* **EXERCISE DESCRIPTION**: Would you print the records below word for word, without the pictures?

* **MATERIAL SHOWN**:
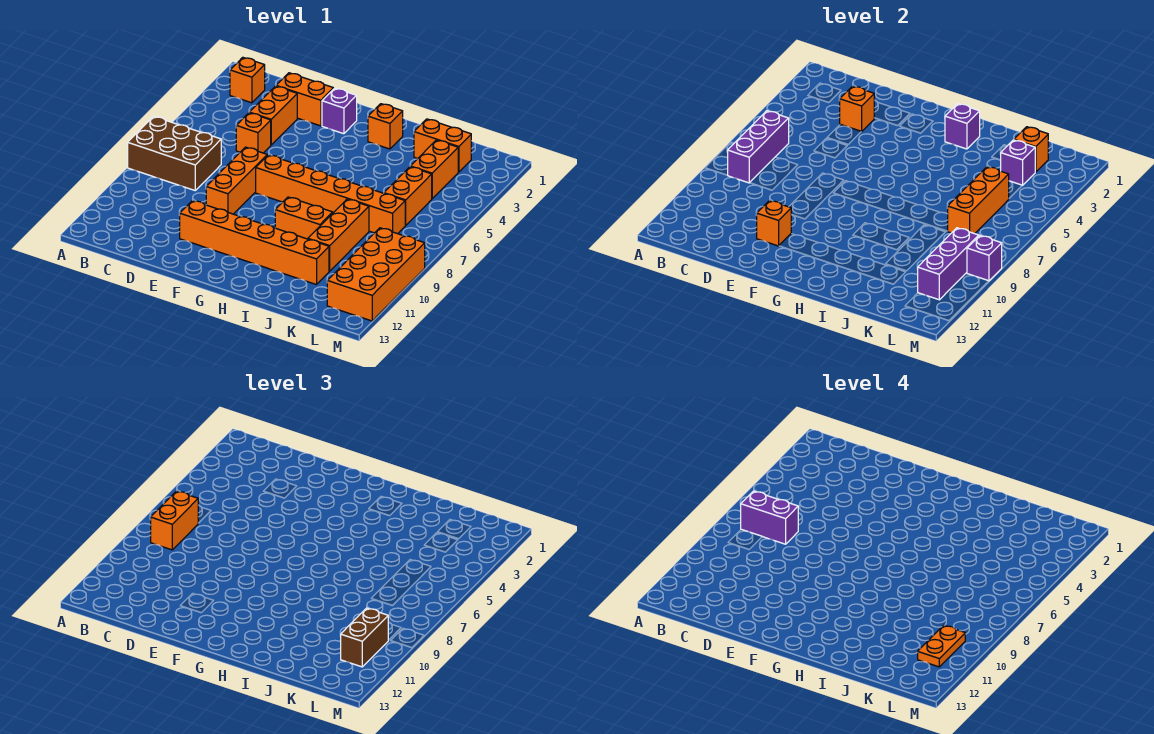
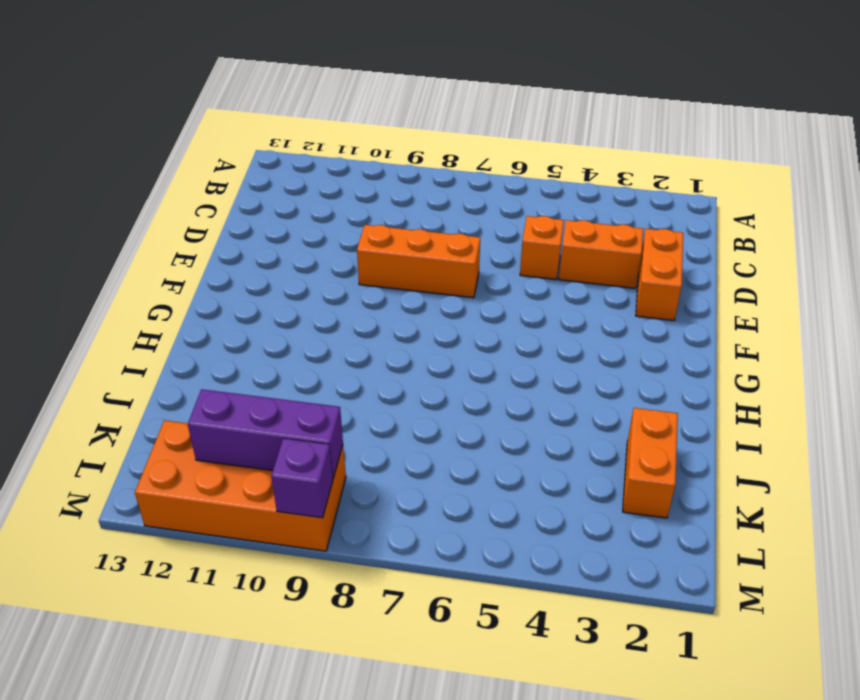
none -> brown brick A7:C8 level 1
none -> orange brick B2 level 1
none -> orange brick E11:J11 level 1

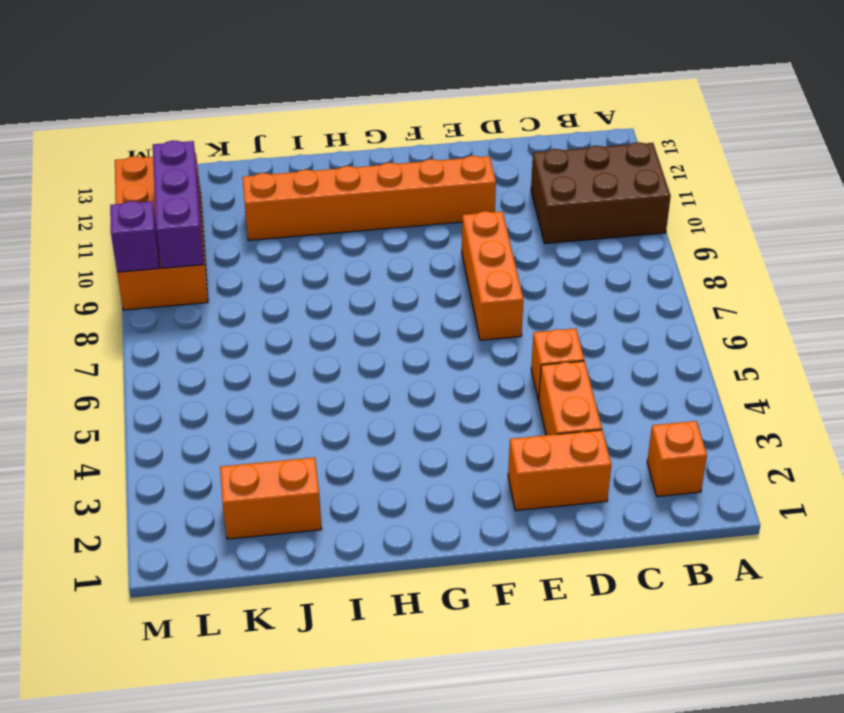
brown brick A10:C11 level 1 -> brown brick A7:C8 level 1
none -> purple brick F2 level 1
none -> orange brick F7:K7 level 1
none -> orange brick H2 level 1

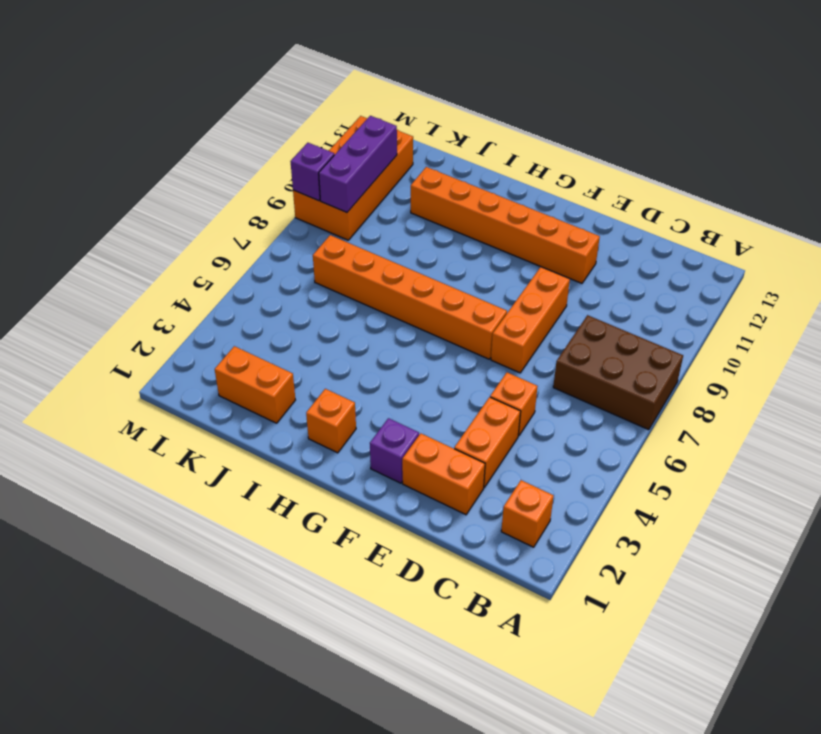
none -> orange brick H9:I9 level 1
none -> orange brick J8:J10 level 1
none -> orange brick K3:K4 level 1

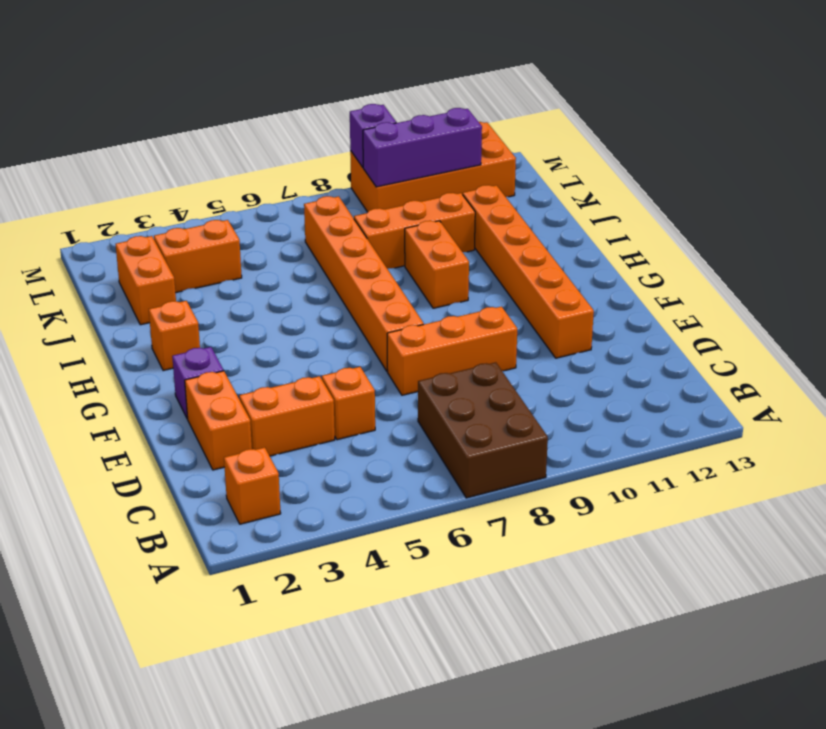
none -> orange brick K5:K6 level 1
none -> purple brick B6:B8 level 2
none -> orange brick D3 level 2

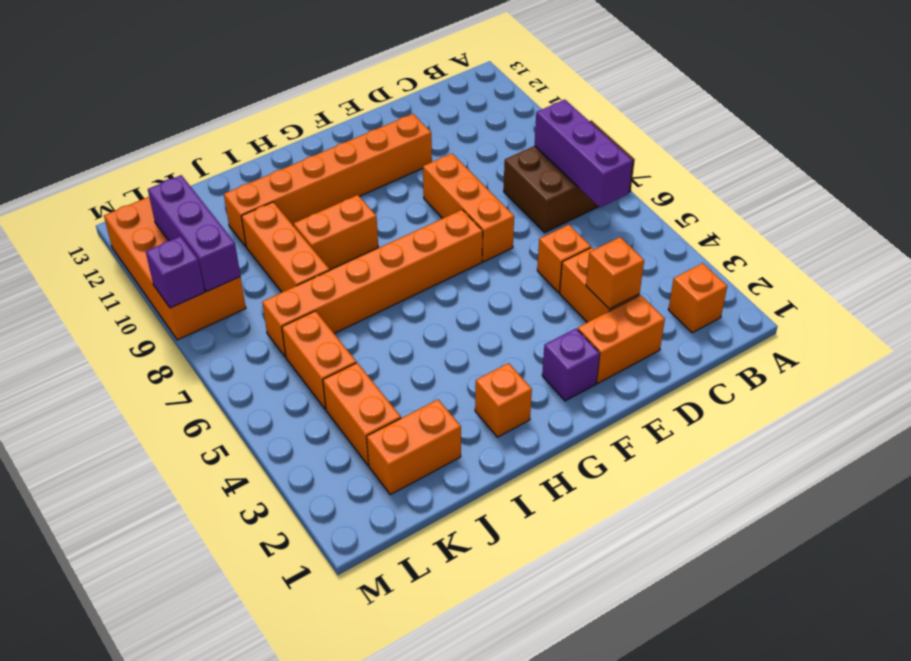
none -> orange brick E11 level 2
none -> purple brick H2 level 2
none -> orange brick K2 level 2

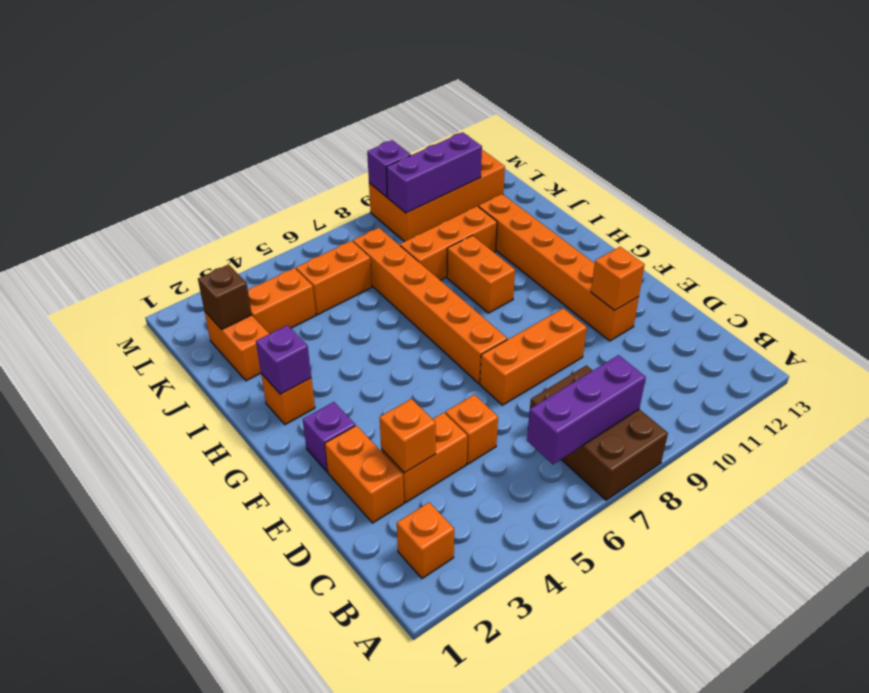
brown brick K2 level 2 -> orange brick K2 level 2
none -> purple brick K3 level 2
none -> orange brick K5:K7 level 2
none -> orange brick B7:B8 level 3

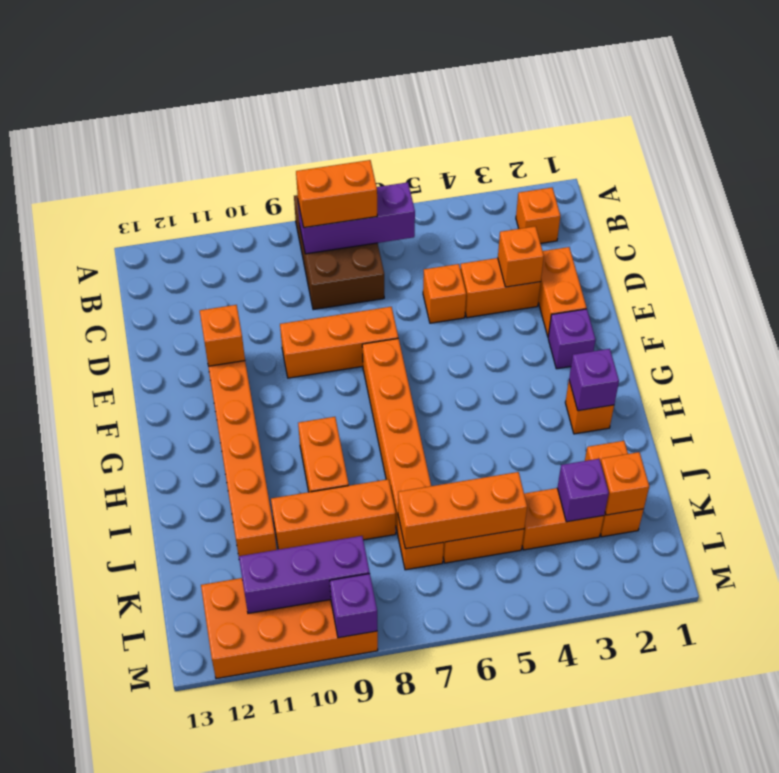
none -> brown brick L10:L11 level 3
none -> purple brick B7:C7 level 4
none -> orange plate L10:L11 level 4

* **RESPONSE**:
none -> brown brick A7:C8 level 1
none -> orange brick B2 level 1
none -> orange brick E11:J11 level 1

brown brick A10:C11 level 1 -> brown brick A7:C8 level 1
none -> purple brick F2 level 1
none -> orange brick F7:K7 level 1
none -> orange brick H2 level 1

none -> orange brick H9:I9 level 1
none -> orange brick J8:J10 level 1
none -> orange brick K3:K4 level 1

none -> orange brick K5:K6 level 1
none -> purple brick B6:B8 level 2
none -> orange brick D3 level 2

none -> orange brick E11 level 2
none -> purple brick H2 level 2
none -> orange brick K2 level 2

brown brick K2 level 2 -> orange brick K2 level 2
none -> purple brick K3 level 2
none -> orange brick K5:K7 level 2
none -> orange brick B7:B8 level 3

none -> brown brick L10:L11 level 3
none -> purple brick B7:C7 level 4
none -> orange plate L10:L11 level 4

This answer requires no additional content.